** WHAT THE EXERCISE ASKS **
Skip the images and repeat every entry word for word.

□ □ □ □ □ □ □

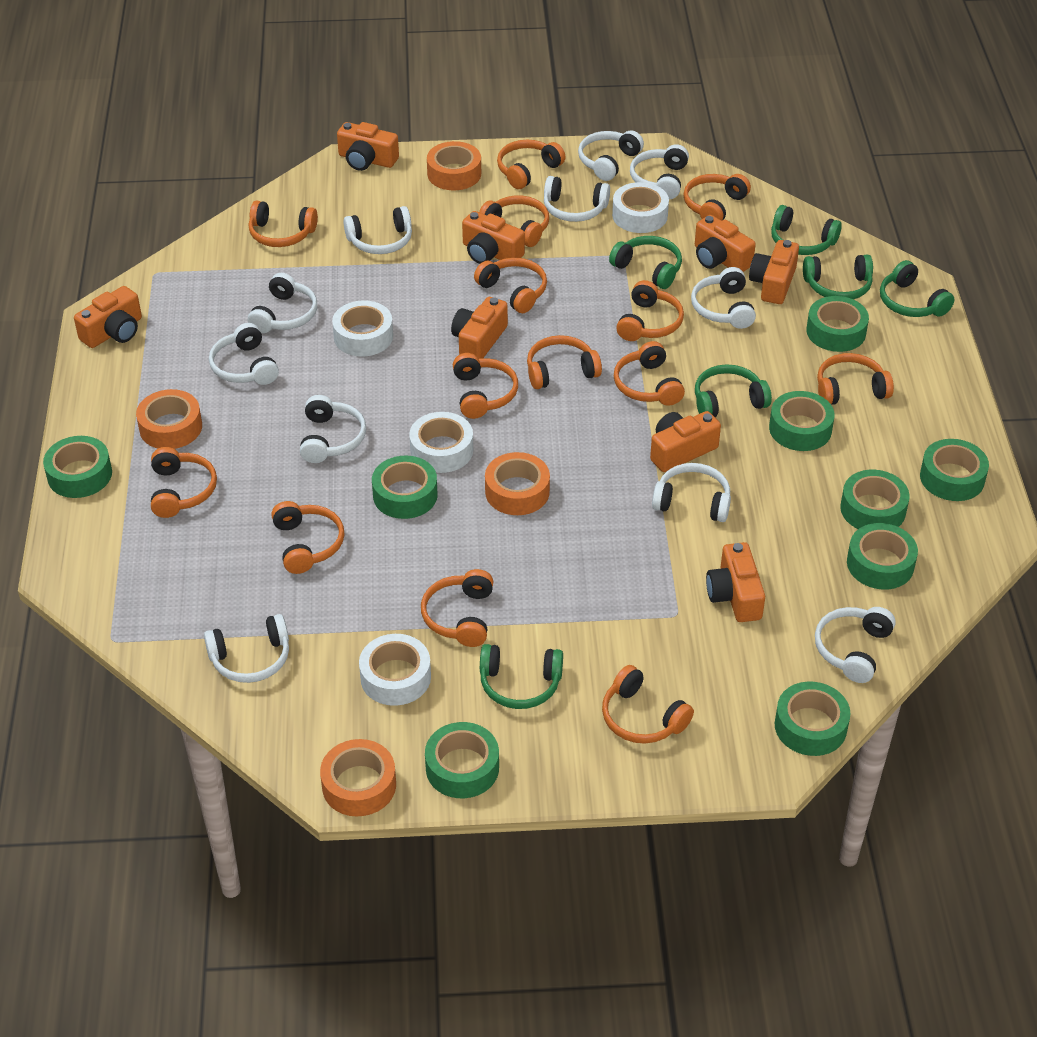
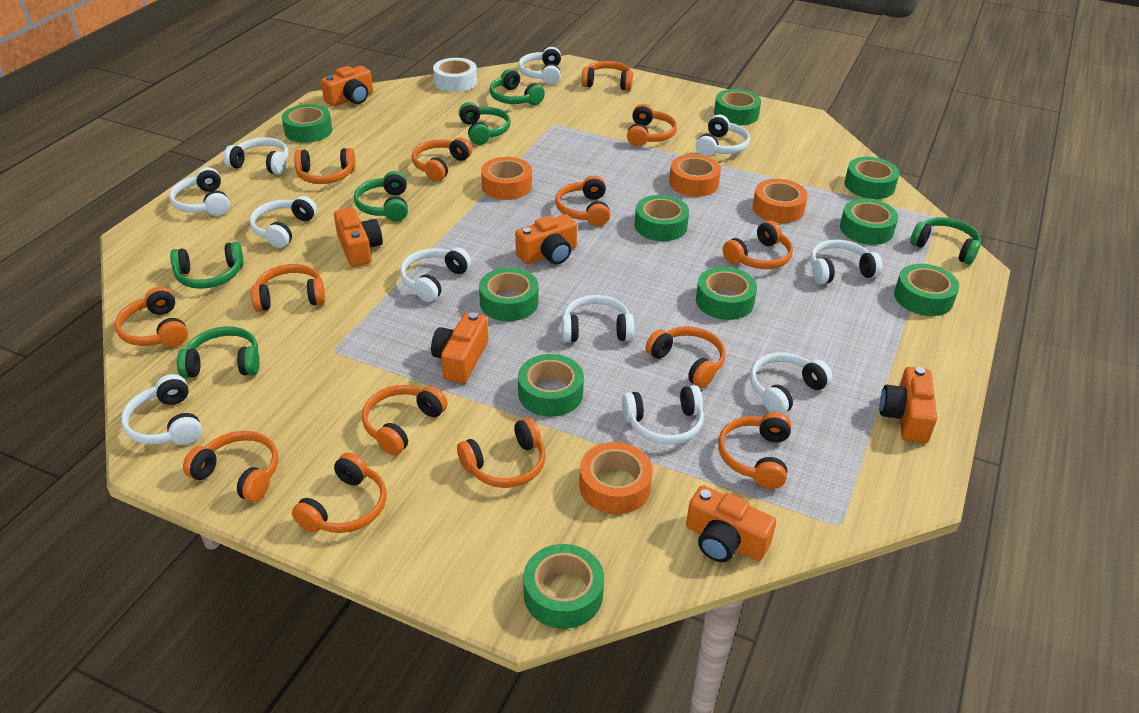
green tape: 9 -> 10
orange camera: 8 -> 6
white tape: 4 -> 1

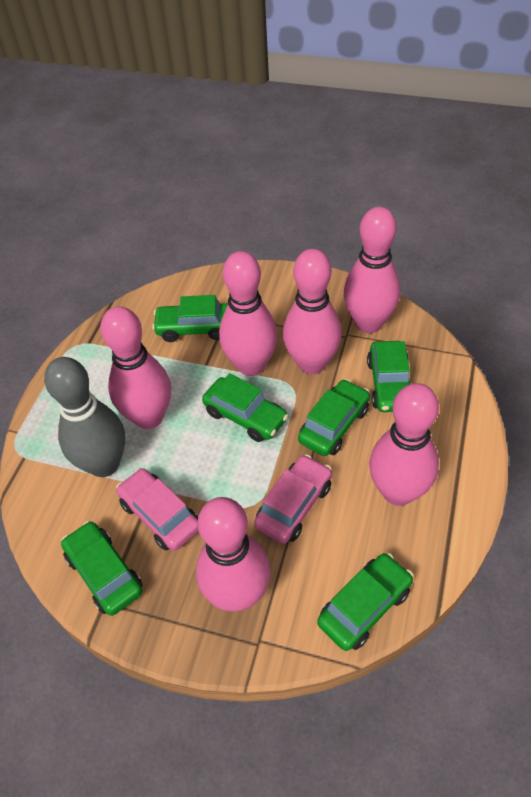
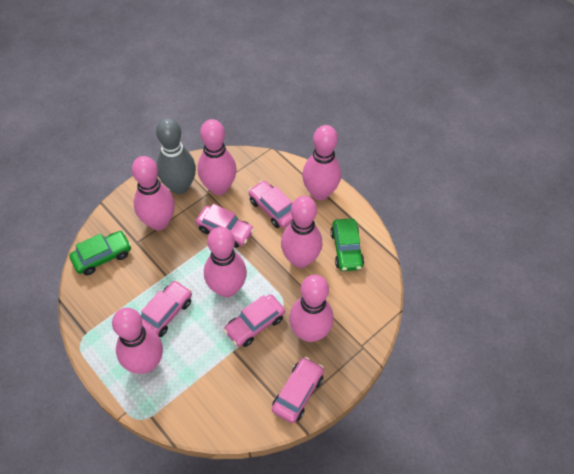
green car: 6 -> 2
pink bowling pin: 6 -> 7
pink car: 2 -> 5

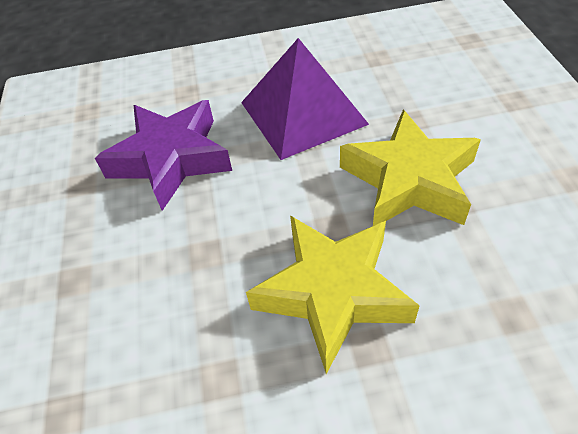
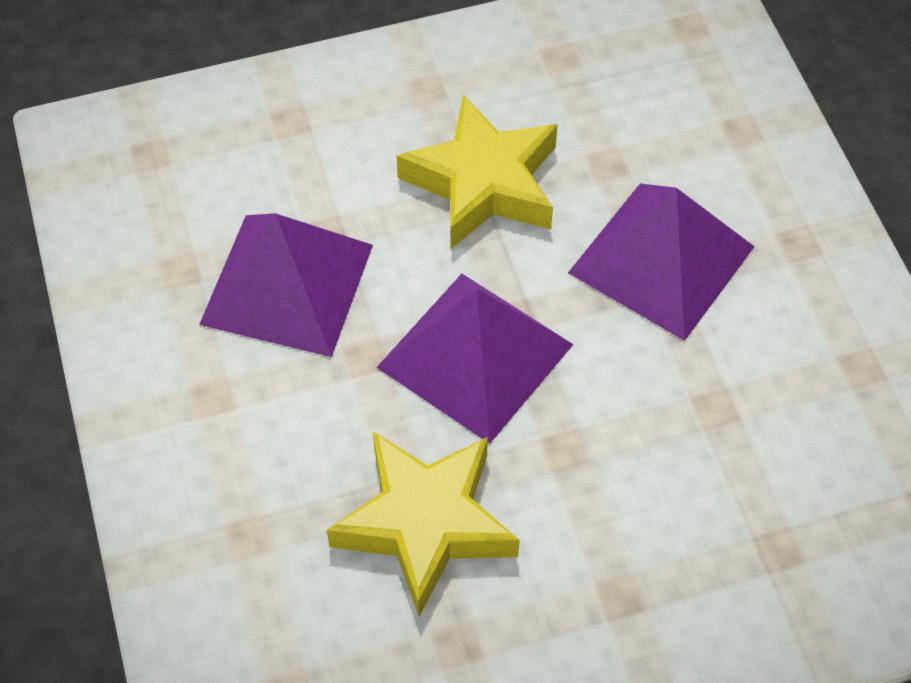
purple pyramid: 1 -> 3
purple star: 1 -> 0

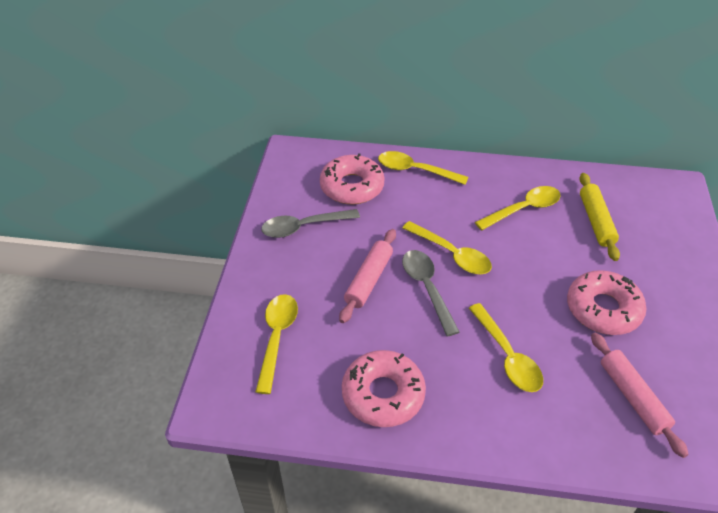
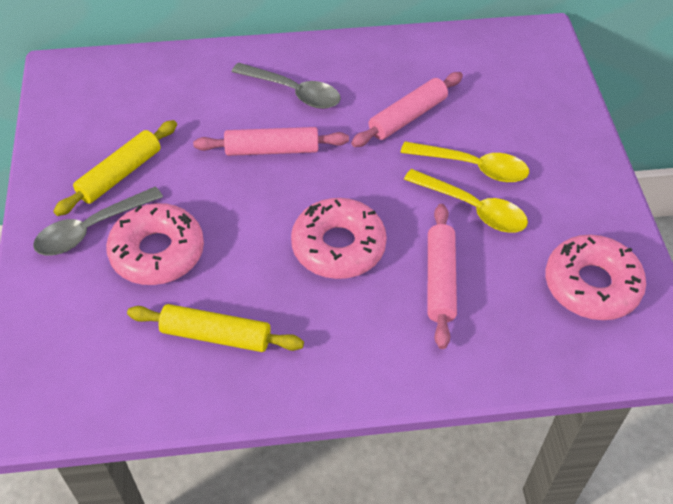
pink rolling pin: 2 -> 3
yellow rolling pin: 1 -> 2
yellow spoon: 5 -> 2

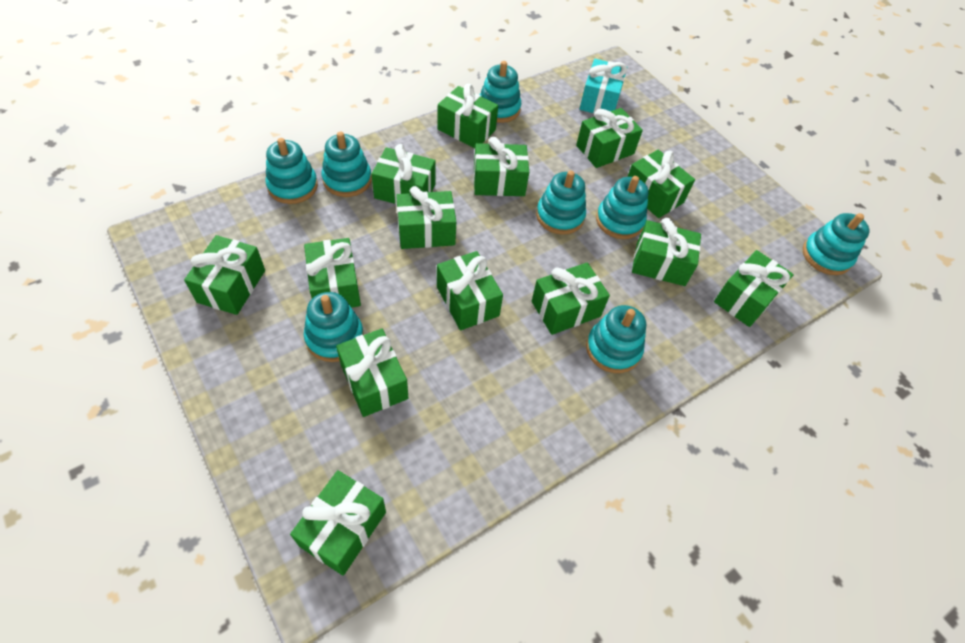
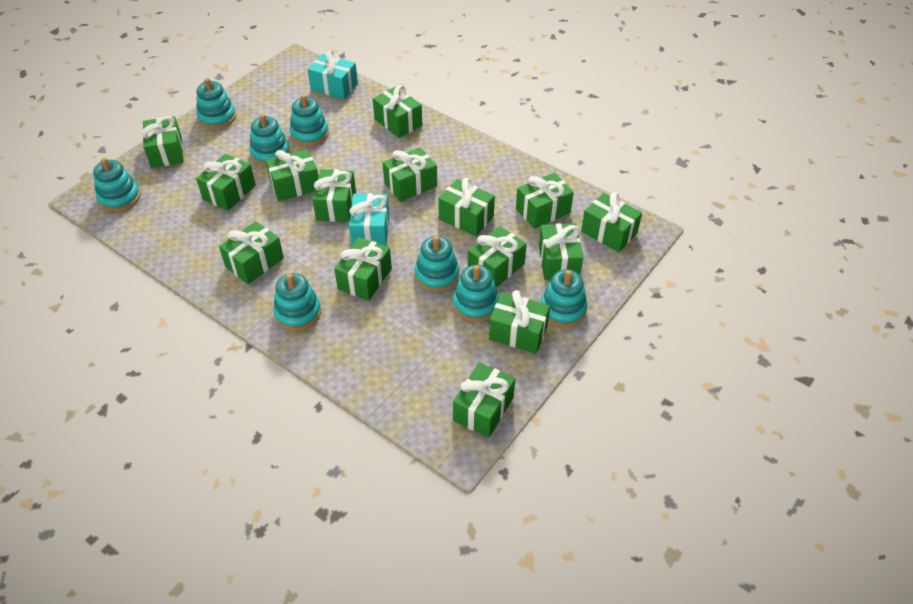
green gift: 14 -> 15
turquoise gift: 1 -> 2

□ □ □ □ □ □ □

** FINAL ANSWER **
green tape: 9 -> 10
orange camera: 8 -> 6
white tape: 4 -> 1

green car: 6 -> 2
pink bowling pin: 6 -> 7
pink car: 2 -> 5

purple pyramid: 1 -> 3
purple star: 1 -> 0

pink rolling pin: 2 -> 3
yellow rolling pin: 1 -> 2
yellow spoon: 5 -> 2

green gift: 14 -> 15
turquoise gift: 1 -> 2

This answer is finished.